• [WHAT YOU SHOULD DO] Output all entries exactly; images excluded.

########

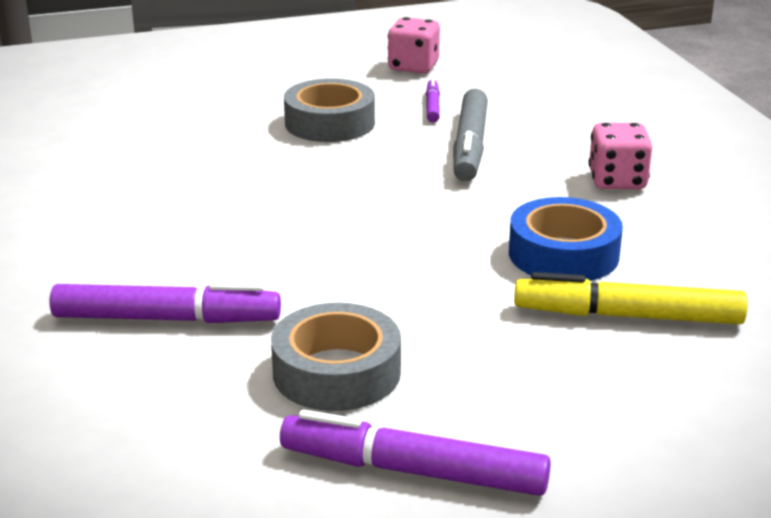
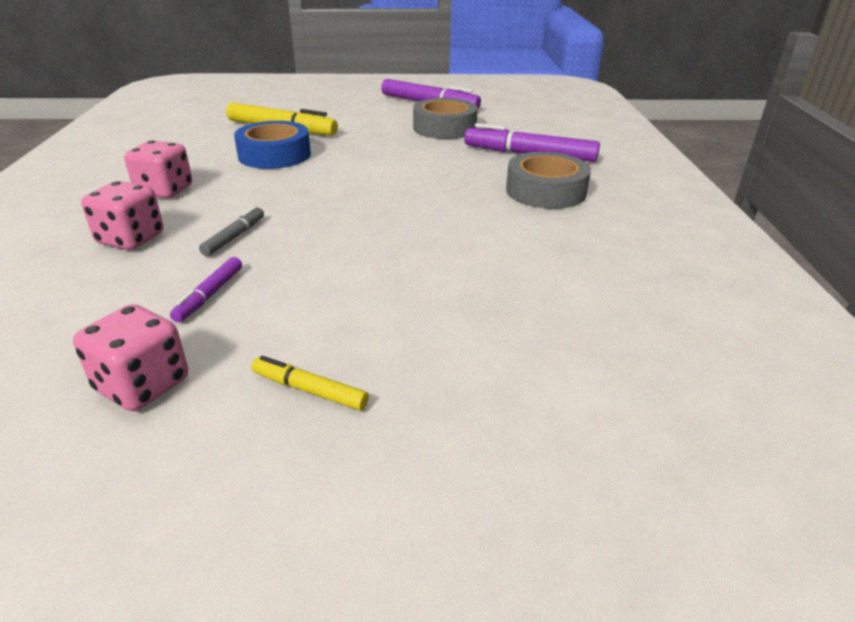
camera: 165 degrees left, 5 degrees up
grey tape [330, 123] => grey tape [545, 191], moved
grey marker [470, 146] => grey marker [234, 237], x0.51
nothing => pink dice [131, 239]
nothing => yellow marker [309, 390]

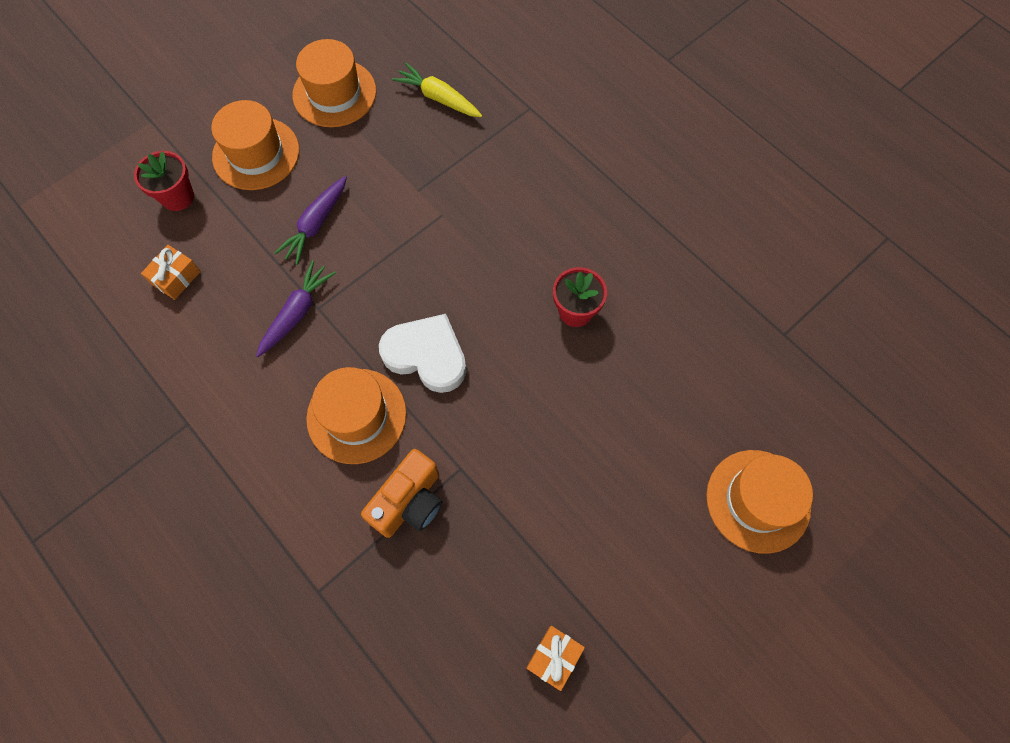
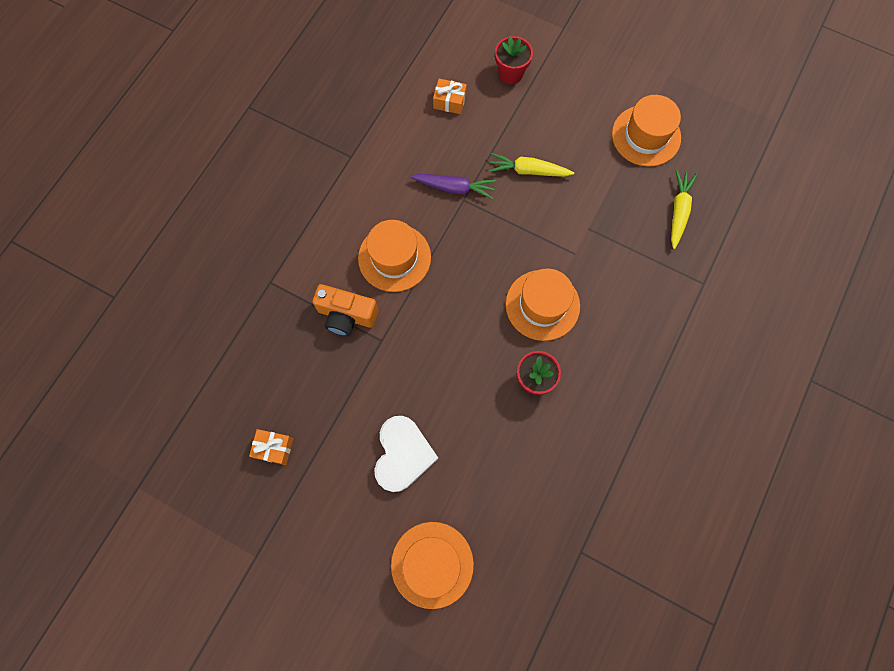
camera: 70 degrees right, 5 degrees up
orange hat [256, 153] => orange hat [542, 305], moved
purple carrot [316, 225] => yellow carrot [528, 171]
white heart [426, 355] => white heart [403, 455], moved

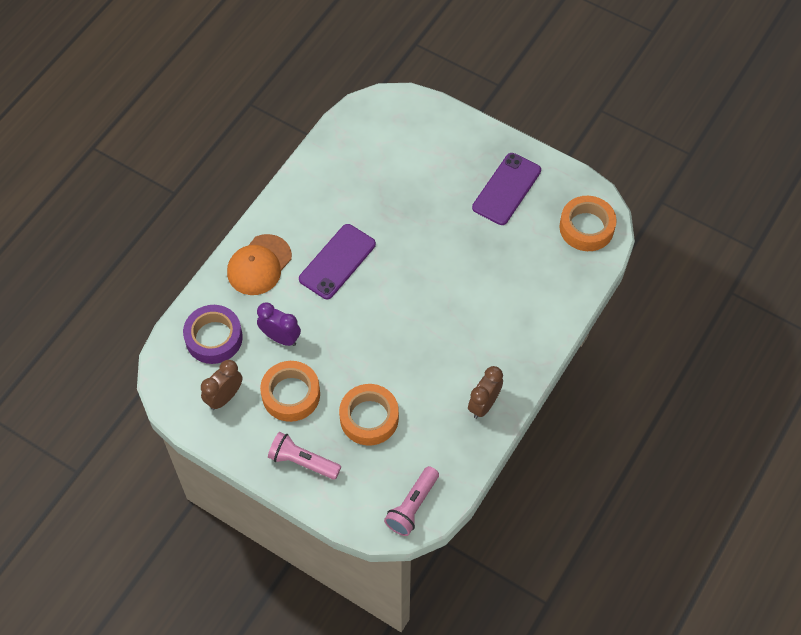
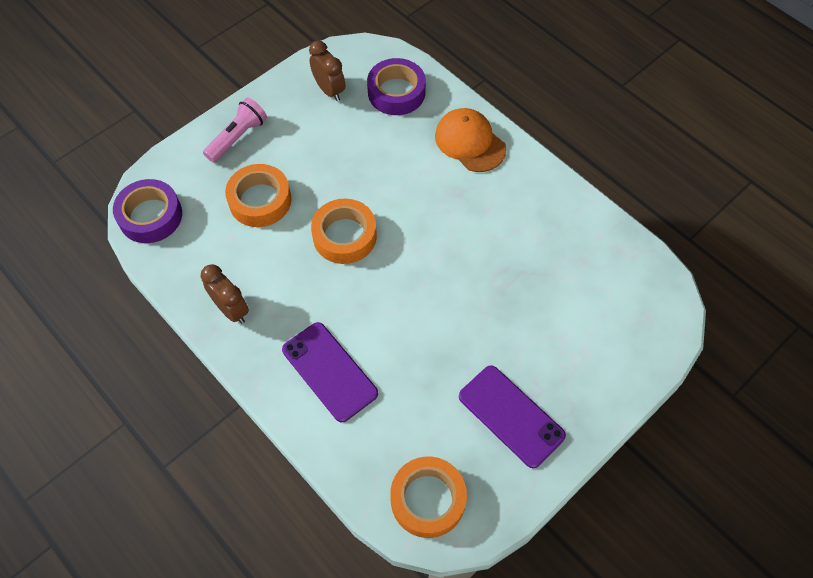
camera: 105 degrees right, 0 degrees up
purple clock [280, 337] => nothing
orange tape [291, 394] => orange tape [344, 236], moved
purple phone [337, 261] => purple phone [329, 371], moved
pink flashlight [412, 506] => purple tape [150, 216]

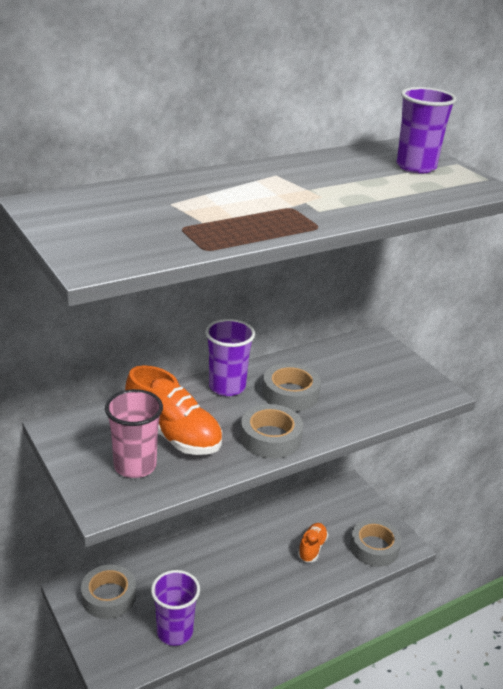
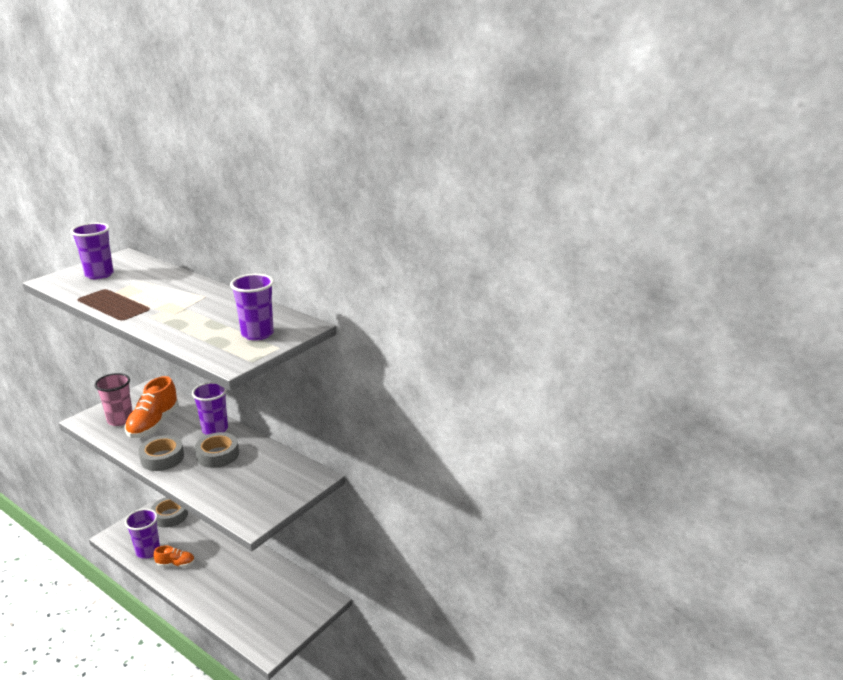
camera: 70 degrees right, 5 degrees down
orange shoe [312, 548] => orange shoe [176, 564], moved
grey tape [374, 547] => nothing
nothing => purple cup [99, 274]

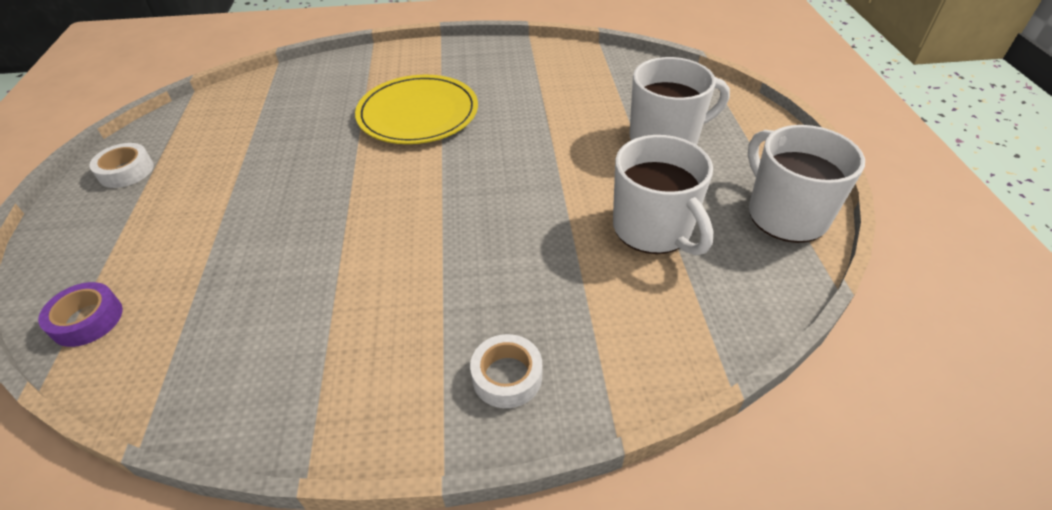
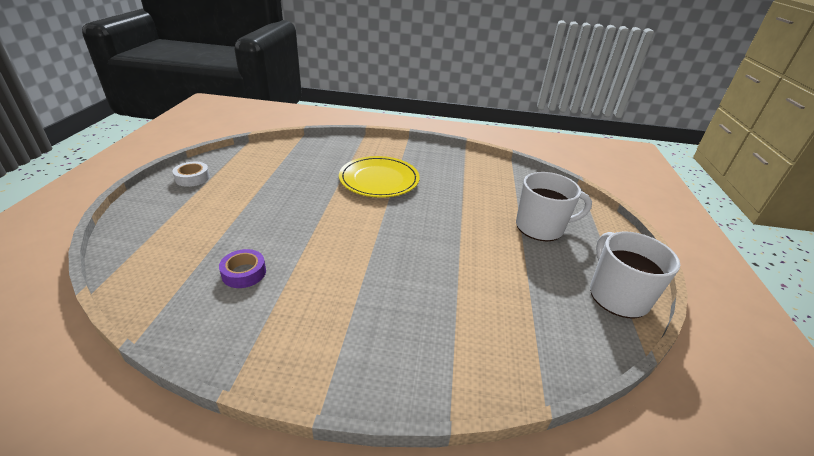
camera: 10 degrees right, 10 degrees down
purple tape [87, 320] => purple tape [244, 273], moved
white tape [507, 376] => nothing
white mug [653, 229] => nothing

########

• [OUTPUT FOR THIS EXERCISE]
camera: 165 degrees left, 5 degrees up
grey tape [330, 123] => grey tape [545, 191], moved
grey marker [470, 146] => grey marker [234, 237], x0.51
nothing => pink dice [131, 239]
nothing => yellow marker [309, 390]

camera: 70 degrees right, 5 degrees up
orange hat [256, 153] => orange hat [542, 305], moved
purple carrot [316, 225] => yellow carrot [528, 171]
white heart [426, 355] => white heart [403, 455], moved

camera: 105 degrees right, 0 degrees up
purple clock [280, 337] => nothing
orange tape [291, 394] => orange tape [344, 236], moved
purple phone [337, 261] => purple phone [329, 371], moved
pink flashlight [412, 506] => purple tape [150, 216]

camera: 70 degrees right, 5 degrees down
orange shoe [312, 548] => orange shoe [176, 564], moved
grey tape [374, 547] => nothing
nothing => purple cup [99, 274]

camera: 10 degrees right, 10 degrees down
purple tape [87, 320] => purple tape [244, 273], moved
white tape [507, 376] => nothing
white mug [653, 229] => nothing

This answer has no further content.